EXERCISE INPUTS
((

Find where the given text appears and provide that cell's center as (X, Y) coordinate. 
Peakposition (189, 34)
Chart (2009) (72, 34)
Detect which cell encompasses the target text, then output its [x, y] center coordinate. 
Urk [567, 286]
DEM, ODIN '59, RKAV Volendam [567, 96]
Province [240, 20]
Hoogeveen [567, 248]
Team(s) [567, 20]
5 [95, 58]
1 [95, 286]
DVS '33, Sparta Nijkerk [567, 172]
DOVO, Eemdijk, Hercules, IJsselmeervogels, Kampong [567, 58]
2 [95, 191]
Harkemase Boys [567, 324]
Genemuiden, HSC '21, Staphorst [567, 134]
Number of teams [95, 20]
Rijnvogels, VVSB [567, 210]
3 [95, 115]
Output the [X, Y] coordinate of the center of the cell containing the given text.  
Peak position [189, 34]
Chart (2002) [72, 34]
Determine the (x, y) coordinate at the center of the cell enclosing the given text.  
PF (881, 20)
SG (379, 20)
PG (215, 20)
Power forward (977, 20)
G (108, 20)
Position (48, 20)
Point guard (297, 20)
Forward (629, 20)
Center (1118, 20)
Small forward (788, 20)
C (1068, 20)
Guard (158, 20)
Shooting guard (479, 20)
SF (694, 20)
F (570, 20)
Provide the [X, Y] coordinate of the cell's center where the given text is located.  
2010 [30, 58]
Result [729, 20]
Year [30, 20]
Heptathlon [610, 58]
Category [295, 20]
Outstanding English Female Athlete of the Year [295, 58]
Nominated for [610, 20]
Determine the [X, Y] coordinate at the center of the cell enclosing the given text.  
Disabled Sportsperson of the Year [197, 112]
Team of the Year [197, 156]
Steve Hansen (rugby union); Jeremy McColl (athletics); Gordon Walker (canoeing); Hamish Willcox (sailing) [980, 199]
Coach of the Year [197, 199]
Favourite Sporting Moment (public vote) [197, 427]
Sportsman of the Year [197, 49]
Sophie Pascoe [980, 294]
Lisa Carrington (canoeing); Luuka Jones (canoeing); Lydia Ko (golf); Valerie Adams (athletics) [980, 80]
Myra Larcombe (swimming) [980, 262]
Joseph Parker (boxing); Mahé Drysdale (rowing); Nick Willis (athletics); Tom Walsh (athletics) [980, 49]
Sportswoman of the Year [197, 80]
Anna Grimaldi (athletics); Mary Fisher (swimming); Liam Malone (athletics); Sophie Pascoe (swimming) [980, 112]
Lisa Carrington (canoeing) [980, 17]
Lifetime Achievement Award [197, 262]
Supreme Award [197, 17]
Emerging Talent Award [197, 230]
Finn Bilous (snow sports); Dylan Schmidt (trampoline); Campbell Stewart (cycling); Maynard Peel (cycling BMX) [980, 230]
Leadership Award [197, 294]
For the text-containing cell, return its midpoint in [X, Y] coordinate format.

))

TASK PROMPT
Copy every row above word for word, leaving out nothing and changing nothing.

SOLUTION BELOW
Find where the given text appears and provide that cell's center as (X, Y) coordinate. 
Peakposition (189, 34)
Chart (2009) (72, 34)
Detect which cell encompasses the target text, then output its [x, y] center coordinate. 
Urk [567, 286]
DEM, ODIN '59, RKAV Volendam [567, 96]
Province [240, 20]
Hoogeveen [567, 248]
Team(s) [567, 20]
5 [95, 58]
1 [95, 286]
DVS '33, Sparta Nijkerk [567, 172]
DOVO, Eemdijk, Hercules, IJsselmeervogels, Kampong [567, 58]
2 [95, 191]
Harkemase Boys [567, 324]
Genemuiden, HSC '21, Staphorst [567, 134]
Number of teams [95, 20]
Rijnvogels, VVSB [567, 210]
3 [95, 115]
Output the [X, Y] coordinate of the center of the cell containing the given text.  
Peak position [189, 34]
Chart (2002) [72, 34]
Determine the (x, y) coordinate at the center of the cell enclosing the given text.  
PF (881, 20)
SG (379, 20)
PG (215, 20)
Power forward (977, 20)
G (108, 20)
Position (48, 20)
Point guard (297, 20)
Forward (629, 20)
Center (1118, 20)
Small forward (788, 20)
C (1068, 20)
Guard (158, 20)
Shooting guard (479, 20)
SF (694, 20)
F (570, 20)
Provide the [X, Y] coordinate of the cell's center where the given text is located.  
2010 [30, 58]
Result [729, 20]
Year [30, 20]
Heptathlon [610, 58]
Category [295, 20]
Outstanding English Female Athlete of the Year [295, 58]
Nominated for [610, 20]
Determine the [X, Y] coordinate at the center of the cell enclosing the given text.  
Disabled Sportsperson of the Year [197, 112]
Team of the Year [197, 156]
Steve Hansen (rugby union); Jeremy McColl (athletics); Gordon Walker (canoeing); Hamish Willcox (sailing) [980, 199]
Coach of the Year [197, 199]
Favourite Sporting Moment (public vote) [197, 427]
Sportsman of the Year [197, 49]
Sophie Pascoe [980, 294]
Lisa Carrington (canoeing); Luuka Jones (canoeing); Lydia Ko (golf); Valerie Adams (athletics) [980, 80]
Myra Larcombe (swimming) [980, 262]
Joseph Parker (boxing); Mahé Drysdale (rowing); Nick Willis (athletics); Tom Walsh (athletics) [980, 49]
Sportswoman of the Year [197, 80]
Anna Grimaldi (athletics); Mary Fisher (swimming); Liam Malone (athletics); Sophie Pascoe (swimming) [980, 112]
Lisa Carrington (canoeing) [980, 17]
Lifetime Achievement Award [197, 262]
Supreme Award [197, 17]
Emerging Talent Award [197, 230]
Finn Bilous (snow sports); Dylan Schmidt (trampoline); Campbell Stewart (cycling); Maynard Peel (cycling BMX) [980, 230]
Leadership Award [197, 294]
For the text-containing cell, return its midpoint in [X, Y] coordinate format.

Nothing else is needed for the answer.